ACTIVITY »
Every line of the listing below should be written out exactly, minus its images.

── GIVEN DATA

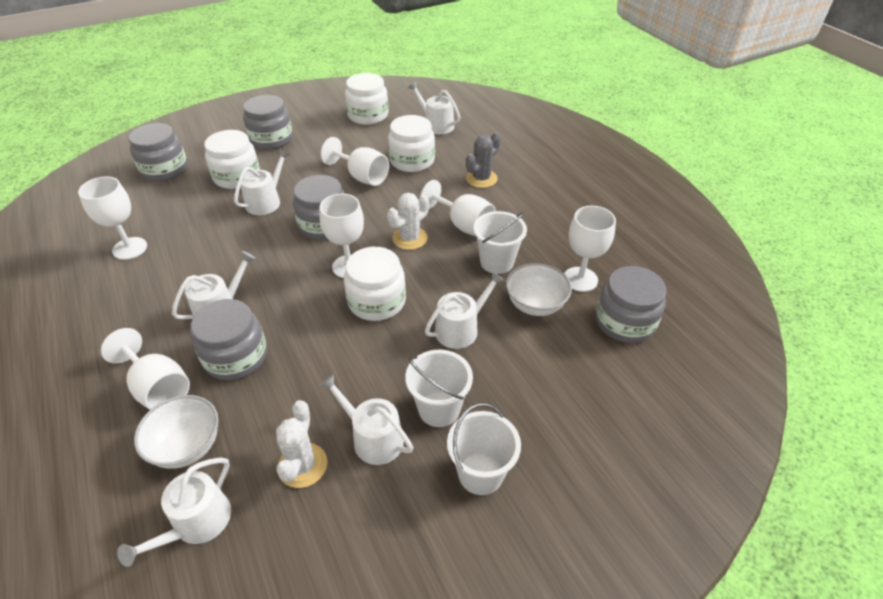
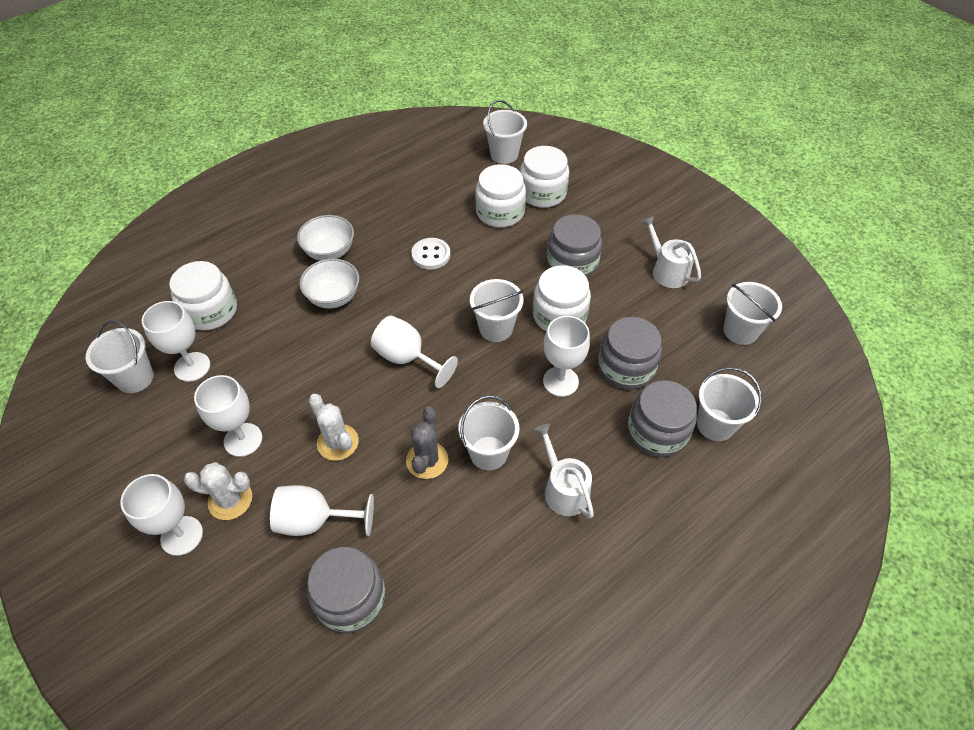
grey jar: 5 -> 4
white bucket: 3 -> 6
white button: 0 -> 1
white watering can: 6 -> 2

────

WRITTEN RESPONSE »
grey jar: 5 -> 4
white bucket: 3 -> 6
white button: 0 -> 1
white watering can: 6 -> 2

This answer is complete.